• _Problem description_
Write each entry again exactly as shown, but without the images it holds.

Version comparison data:
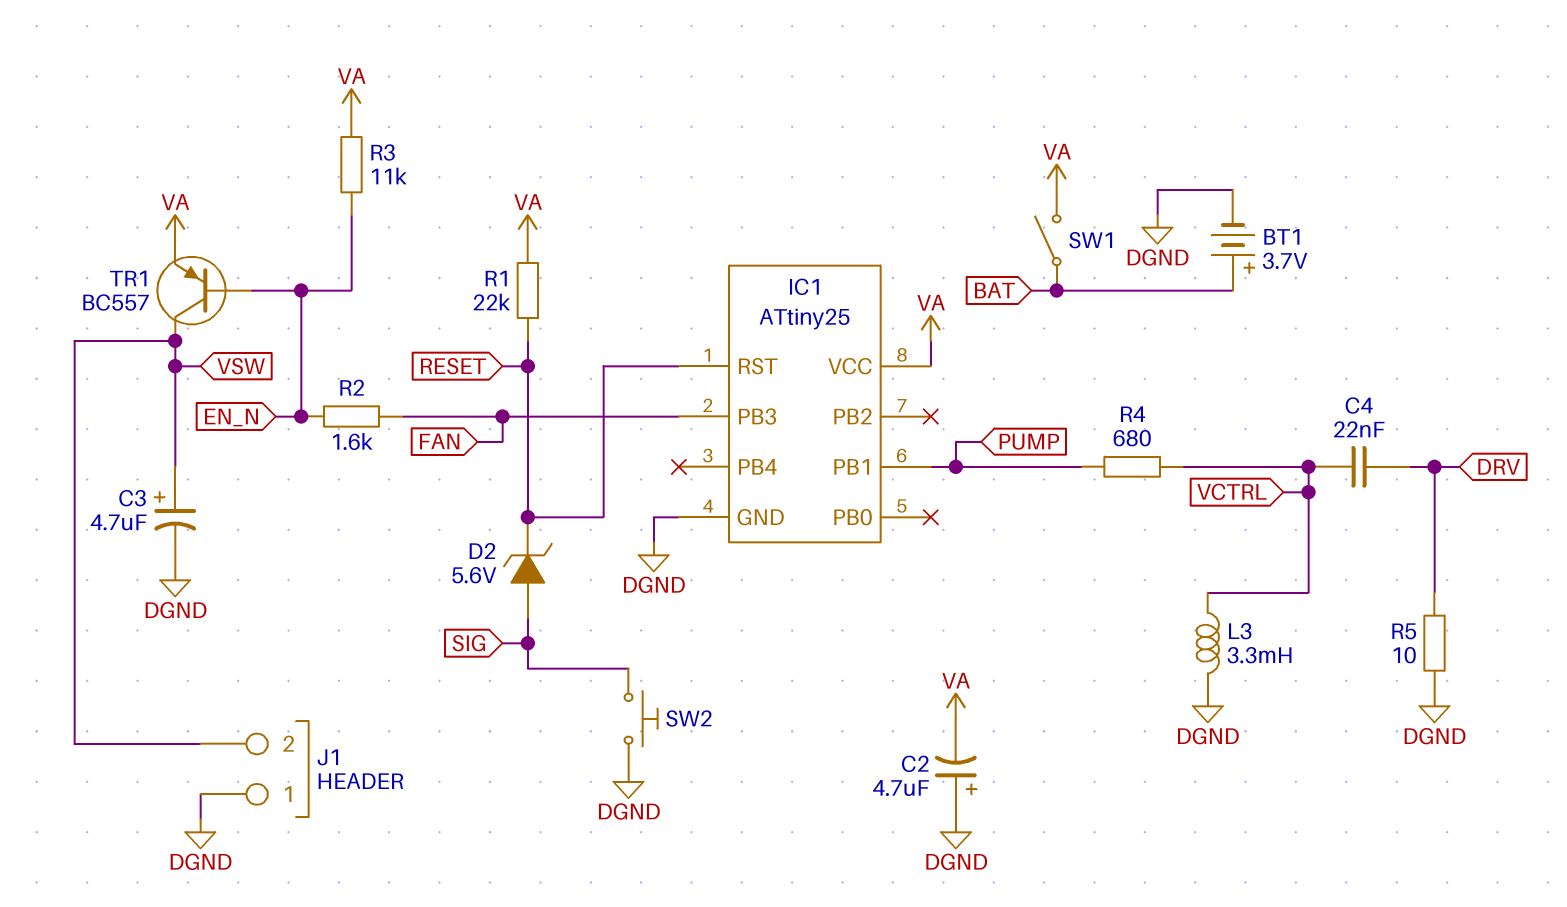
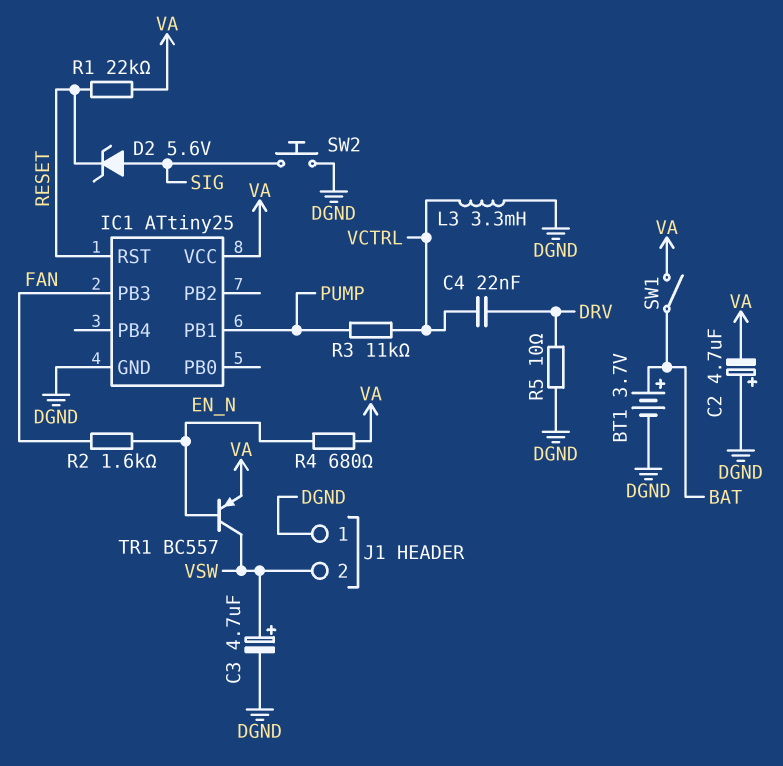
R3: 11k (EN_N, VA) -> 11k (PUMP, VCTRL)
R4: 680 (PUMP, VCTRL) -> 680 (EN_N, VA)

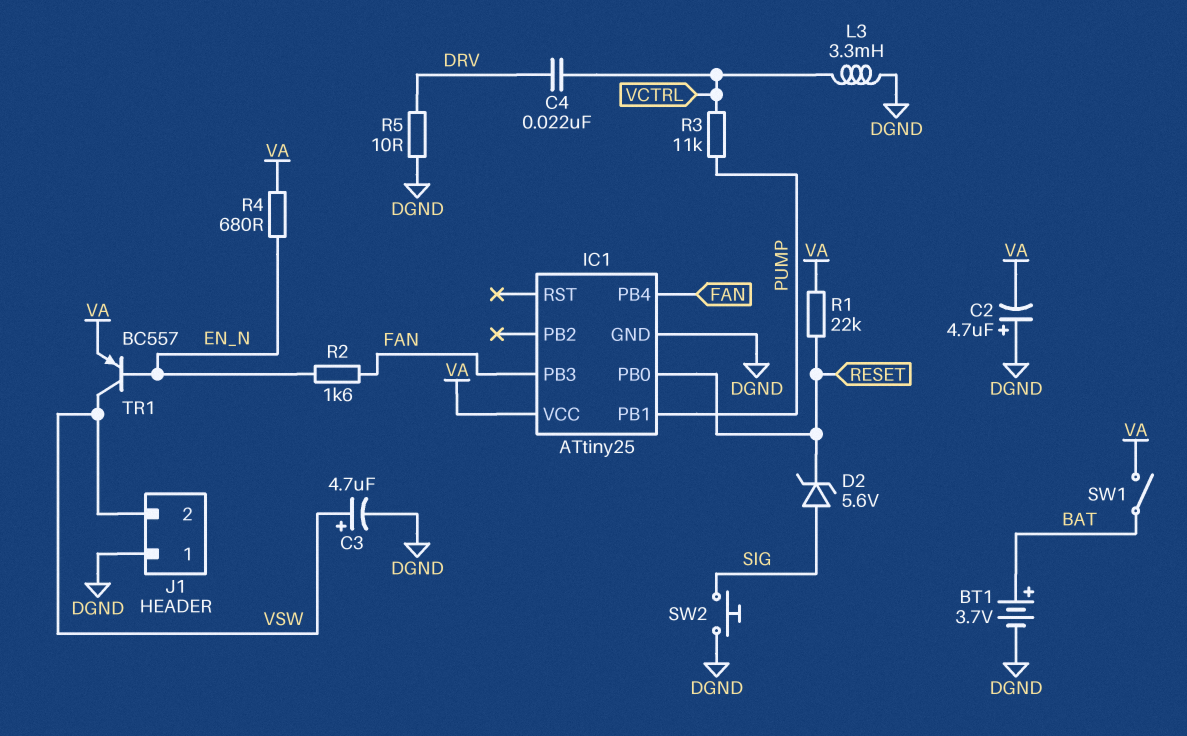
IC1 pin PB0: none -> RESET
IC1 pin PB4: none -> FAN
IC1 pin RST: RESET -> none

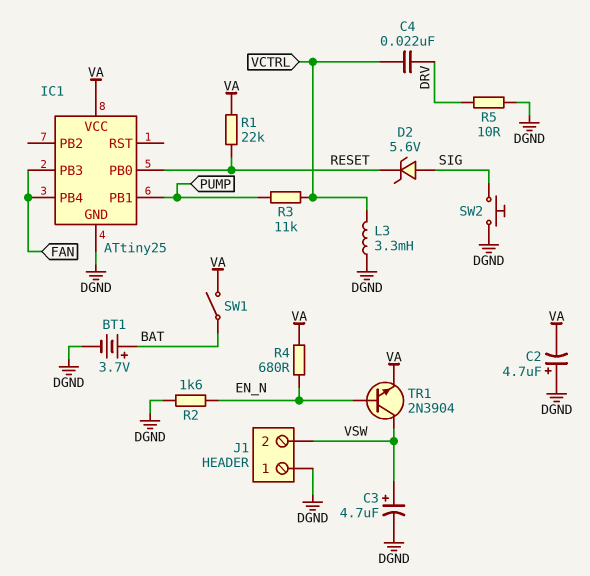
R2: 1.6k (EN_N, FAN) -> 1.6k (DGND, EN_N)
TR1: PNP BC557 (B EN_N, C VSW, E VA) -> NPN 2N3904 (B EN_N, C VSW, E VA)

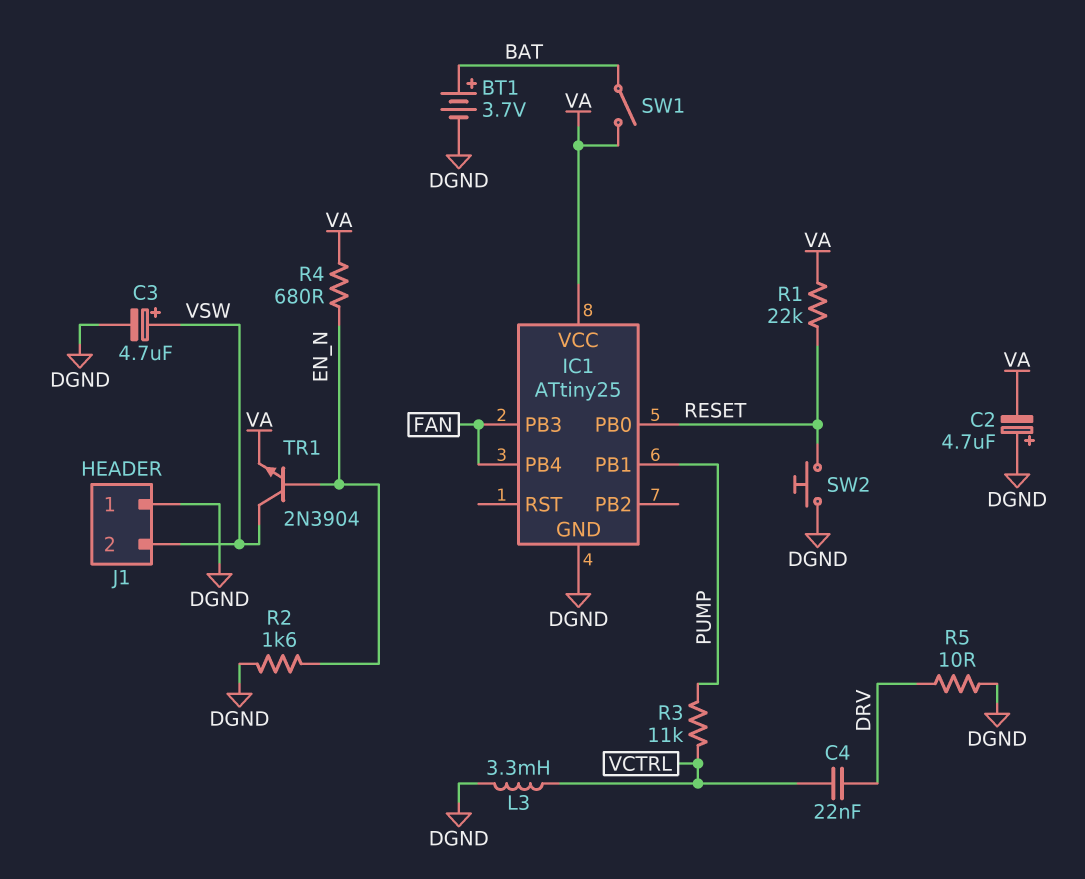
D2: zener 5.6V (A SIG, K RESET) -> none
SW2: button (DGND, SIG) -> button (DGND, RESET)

• _Answer to the problem_
R3: 11k (EN_N, VA) -> 11k (PUMP, VCTRL)
R4: 680 (PUMP, VCTRL) -> 680 (EN_N, VA)

IC1 pin PB0: none -> RESET
IC1 pin PB4: none -> FAN
IC1 pin RST: RESET -> none

R2: 1.6k (EN_N, FAN) -> 1.6k (DGND, EN_N)
TR1: PNP BC557 (B EN_N, C VSW, E VA) -> NPN 2N3904 (B EN_N, C VSW, E VA)

D2: zener 5.6V (A SIG, K RESET) -> none
SW2: button (DGND, SIG) -> button (DGND, RESET)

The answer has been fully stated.